(Dataset excerpts)
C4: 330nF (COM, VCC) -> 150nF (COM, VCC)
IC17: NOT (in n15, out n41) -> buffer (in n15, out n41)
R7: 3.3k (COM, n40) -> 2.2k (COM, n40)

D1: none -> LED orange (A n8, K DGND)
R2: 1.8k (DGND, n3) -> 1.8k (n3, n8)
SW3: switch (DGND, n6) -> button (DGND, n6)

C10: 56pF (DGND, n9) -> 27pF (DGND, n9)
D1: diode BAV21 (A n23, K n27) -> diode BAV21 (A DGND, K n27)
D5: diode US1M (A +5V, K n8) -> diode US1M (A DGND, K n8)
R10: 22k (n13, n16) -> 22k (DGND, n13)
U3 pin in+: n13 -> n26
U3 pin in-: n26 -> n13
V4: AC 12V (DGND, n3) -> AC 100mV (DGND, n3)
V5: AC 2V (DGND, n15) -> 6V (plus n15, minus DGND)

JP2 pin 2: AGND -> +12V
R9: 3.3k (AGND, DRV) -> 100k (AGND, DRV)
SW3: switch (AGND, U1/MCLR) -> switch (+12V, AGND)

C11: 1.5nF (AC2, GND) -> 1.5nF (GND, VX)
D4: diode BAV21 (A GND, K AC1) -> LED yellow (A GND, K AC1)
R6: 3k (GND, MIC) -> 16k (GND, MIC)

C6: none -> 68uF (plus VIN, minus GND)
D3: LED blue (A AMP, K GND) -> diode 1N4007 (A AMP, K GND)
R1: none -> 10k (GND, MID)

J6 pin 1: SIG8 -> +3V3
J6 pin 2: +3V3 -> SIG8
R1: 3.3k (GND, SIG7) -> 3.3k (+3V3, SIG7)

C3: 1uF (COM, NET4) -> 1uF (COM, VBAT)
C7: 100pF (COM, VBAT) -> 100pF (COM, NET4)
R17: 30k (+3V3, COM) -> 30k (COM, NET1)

Brief = All lines carrying the word "AGND" must be copied from the data above.

Task output =
JP2 pin 2: AGND -> +12V
R9: 3.3k (AGND, DRV) -> 100k (AGND, DRV)
SW3: switch (AGND, U1/MCLR) -> switch (+12V, AGND)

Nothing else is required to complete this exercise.